- [Exercise requirements]:
Print the listing below exactly, minus its pictures.

- [Data provided]:
━━━━━━━━━━━━━━━━━━━━
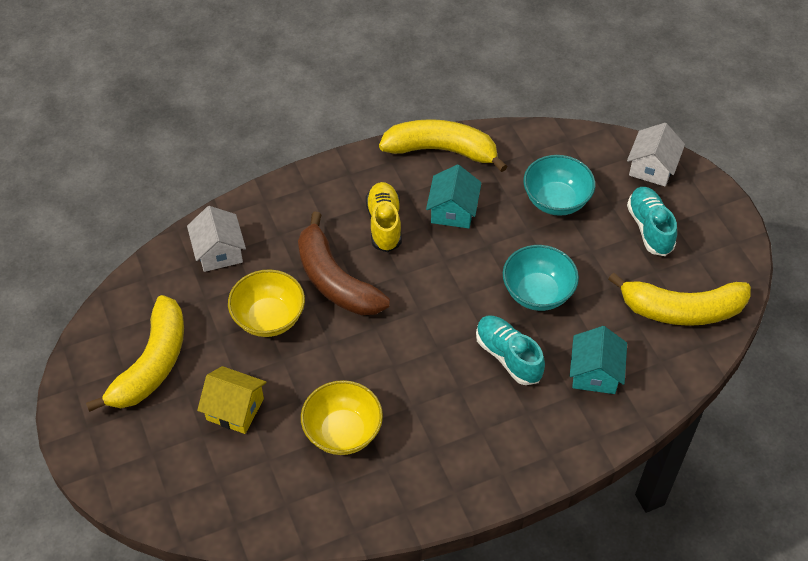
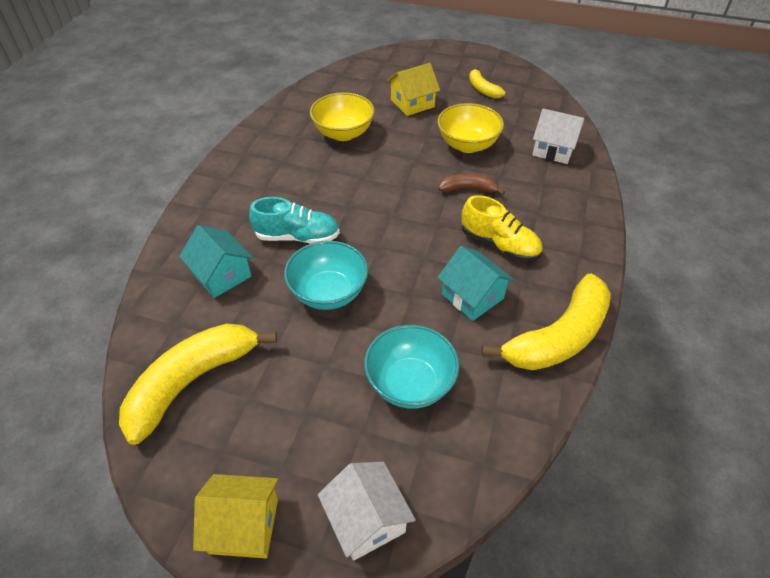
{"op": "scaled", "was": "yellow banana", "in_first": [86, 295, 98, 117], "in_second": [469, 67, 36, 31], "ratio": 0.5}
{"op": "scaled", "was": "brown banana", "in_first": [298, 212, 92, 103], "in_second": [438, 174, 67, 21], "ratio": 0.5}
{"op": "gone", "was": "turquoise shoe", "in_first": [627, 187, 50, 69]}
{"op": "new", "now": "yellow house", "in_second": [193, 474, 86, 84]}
━━━━━━━━━━━━━━━━━━━━
- [Task output]:
{"op": "scaled", "was": "yellow banana", "in_first": [86, 295, 98, 117], "in_second": [469, 67, 36, 31], "ratio": 0.5}
{"op": "scaled", "was": "brown banana", "in_first": [298, 212, 92, 103], "in_second": [438, 174, 67, 21], "ratio": 0.5}
{"op": "gone", "was": "turquoise shoe", "in_first": [627, 187, 50, 69]}
{"op": "new", "now": "yellow house", "in_second": [193, 474, 86, 84]}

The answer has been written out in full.